EXTRACTED DATA |
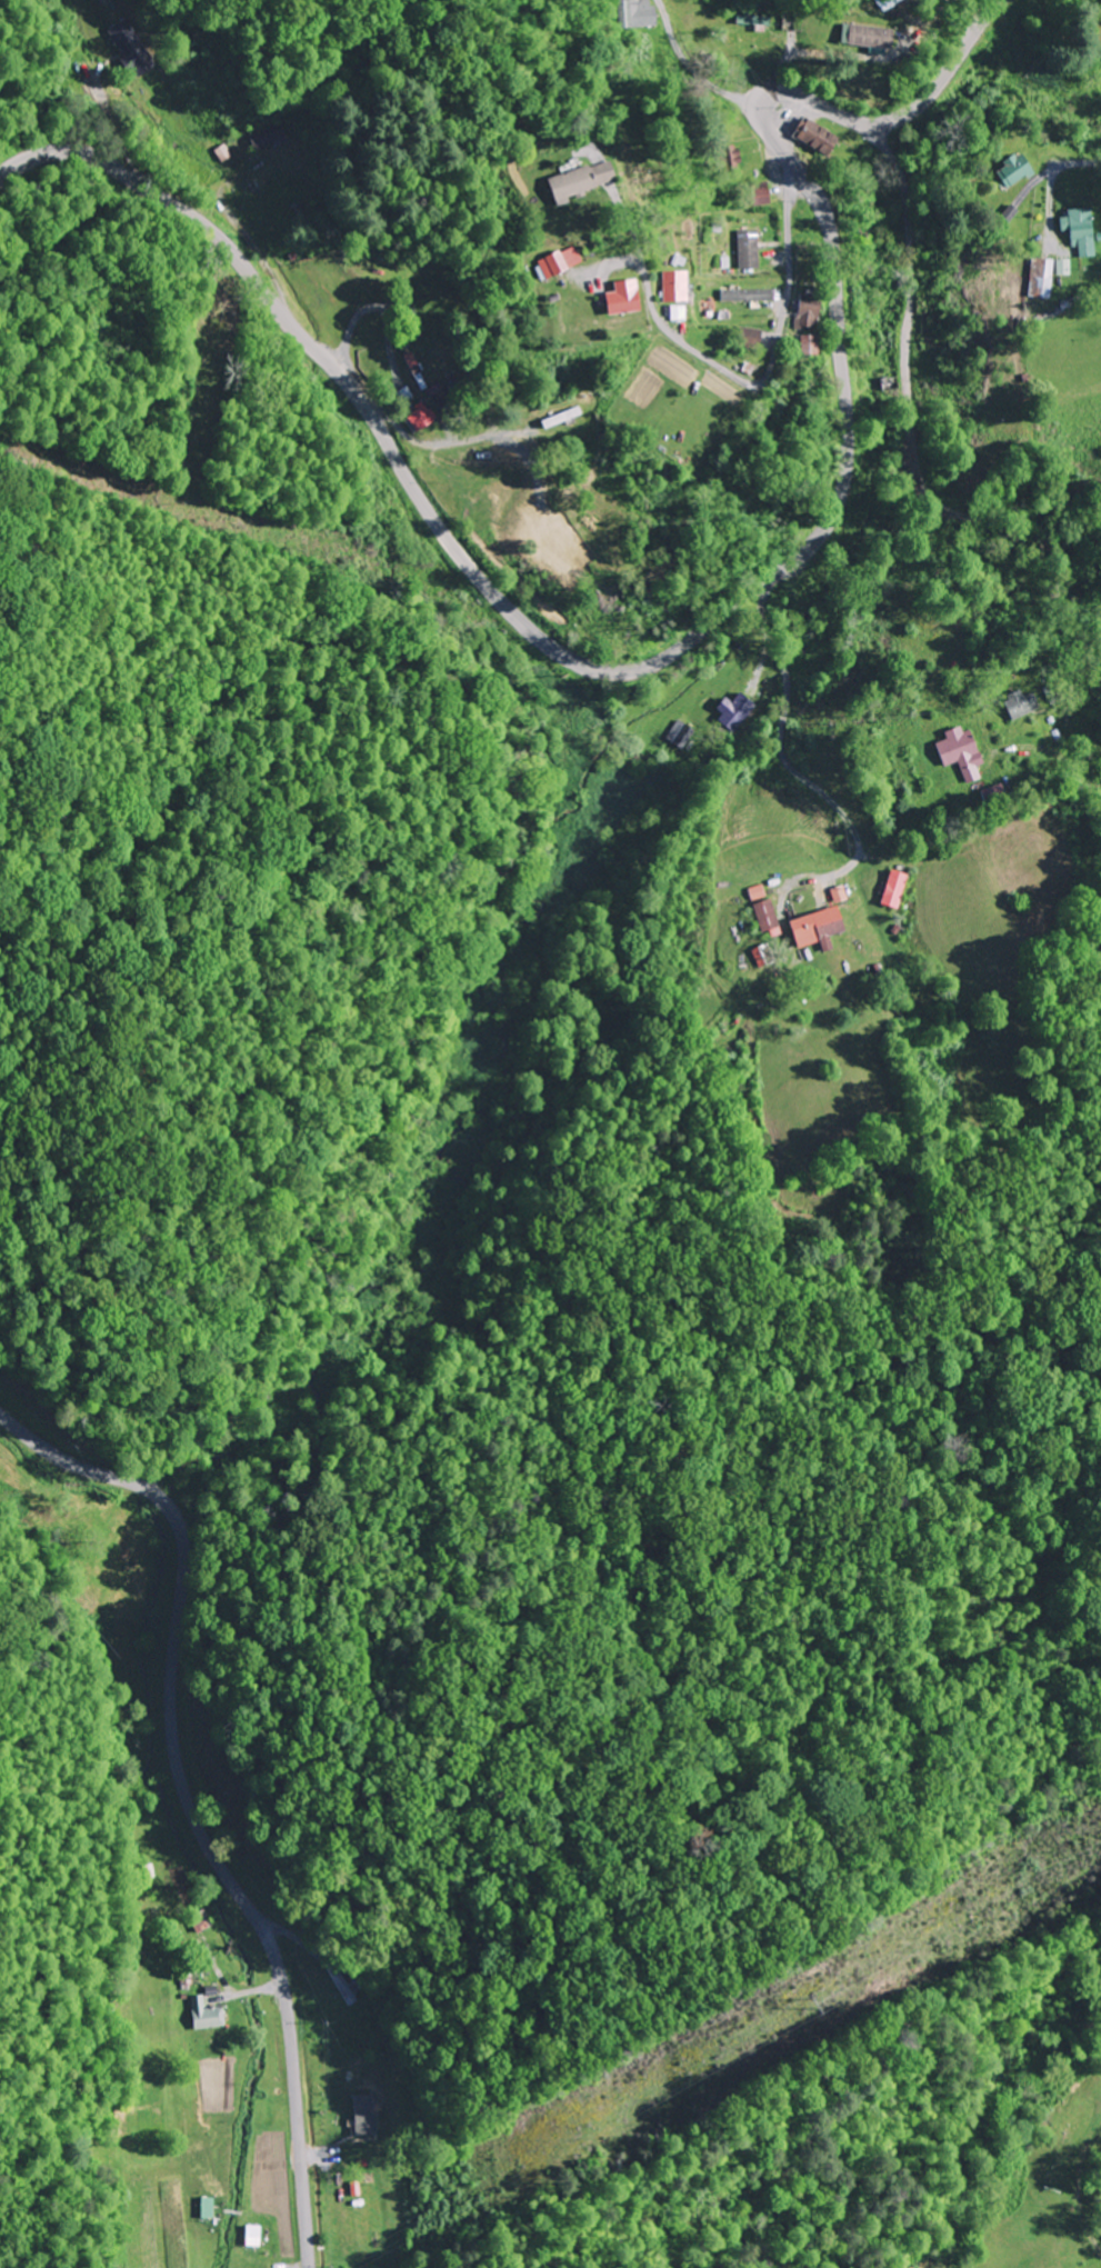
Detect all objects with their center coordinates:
building: (884, 2)
building: (636, 13)
road: (931, 26)
building: (865, 35)
building: (139, 44)
road: (692, 66)
building: (264, 134)
building: (814, 136)
building: (726, 157)
building: (1011, 169)
building: (563, 181)
road: (1052, 185)
building: (758, 193)
building: (1079, 231)
building: (747, 248)
building: (555, 260)
building: (1041, 279)
building: (670, 286)
building: (744, 294)
building: (616, 297)
building: (800, 310)
building: (744, 336)
building: (802, 345)
road: (748, 383)
building: (890, 383)
road: (909, 399)
building: (419, 416)
building: (562, 416)
road: (451, 442)
road: (962, 630)
road: (694, 637)
building: (1017, 702)
building: (736, 710)
road: (1093, 732)
building: (958, 751)
road: (793, 770)
building: (762, 907)
building: (815, 926)
road: (187, 1800)
building: (345, 1987)
building: (203, 2014)
road: (1078, 2187)

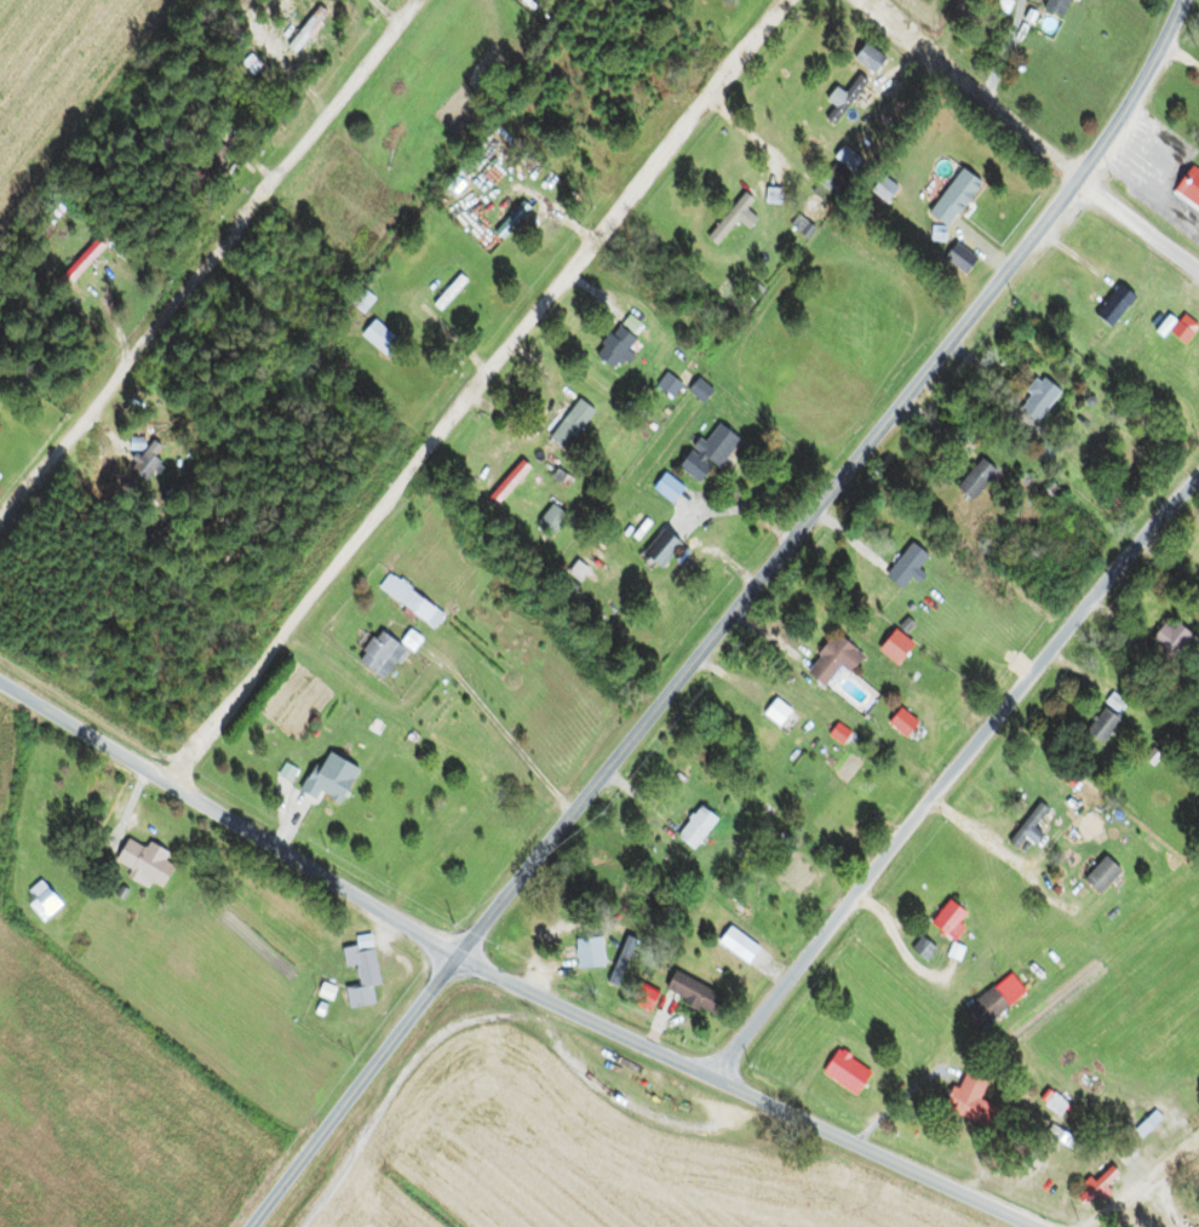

PROBLEM REQUIREMENTS |
Return every line in the listing that contains the word "road".

RESULT BELOW |
road: (931, 26)
road: (692, 66)
road: (1052, 185)
road: (748, 383)
road: (909, 399)
road: (451, 442)
road: (962, 630)
road: (694, 637)
road: (1093, 732)
road: (793, 770)
road: (187, 1800)
road: (1078, 2187)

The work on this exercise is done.